- **Material for the task**:
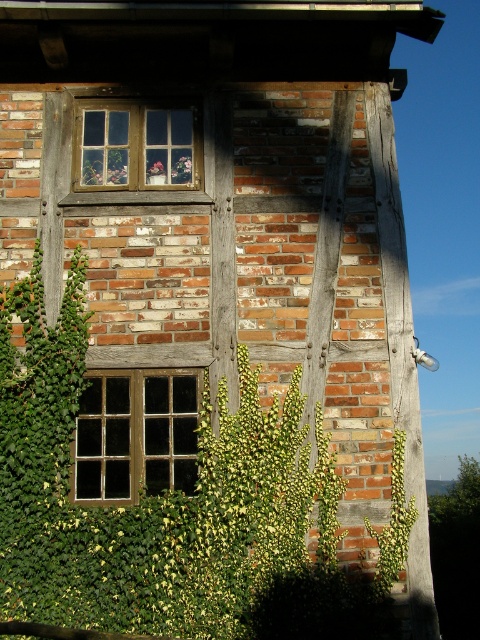
Which is in front, point (119, 445) or point (168, 129)?

Positioned in front is point (119, 445).

Who is shorter, wooden window at lower left or wooden frame at center?

With less height is wooden frame at center.

Describe the element at coordinates (135, 435) in the screenshot. The width and height of the screenshot is (480, 640). I see `wooden window at lower left` at that location.

This screenshot has height=640, width=480. I want to click on wooden window at lower left, so click(135, 435).

Can you confirm if wooden frame at center is positioned below green leafy plant at right?

Actually, wooden frame at center is above green leafy plant at right.

Is wooden frame at center wider than green leafy plant at right?

Yes.

Between point (121, 140) and point (382, 529), which one is positioned behind?

The point (121, 140) is behind.

I want to click on wooden frame at center, so click(x=135, y=147).

In the scene shown: Is wooden window at lower left above green leafy plant at right?

Indeed, wooden window at lower left is positioned over green leafy plant at right.

Is wooden window at lower left below green leafy plant at right?

No, wooden window at lower left is not below green leafy plant at right.

You are a GUI agent. You are given a task and a screenshot of the screen. Output one action in this format:
    pyautogui.click(x=<x>, y=<y>)
    Task: Click on the wooden window at lower left
    This screenshot has height=640, width=480.
    Given the screenshot: What is the action you would take?
    coord(135,435)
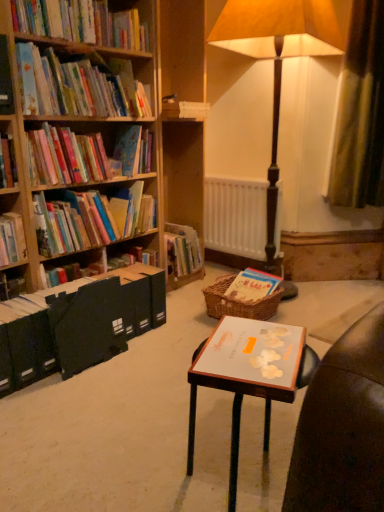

- **What you will do**:
Could you copy out, word for word, the entries beginning with the line containing "I want to click on wooden frame" and continuing through the line containing "No, wooden window"?

- **Response to the exercise**:
I want to click on wooden frame at center, so click(x=135, y=147).

In the scene shown: Is wooden window at lower left above green leafy plant at right?

Indeed, wooden window at lower left is positioned over green leafy plant at right.

Is wooden window at lower left below green leafy plant at right?

No, wooden window at lower left is not below green leafy plant at right.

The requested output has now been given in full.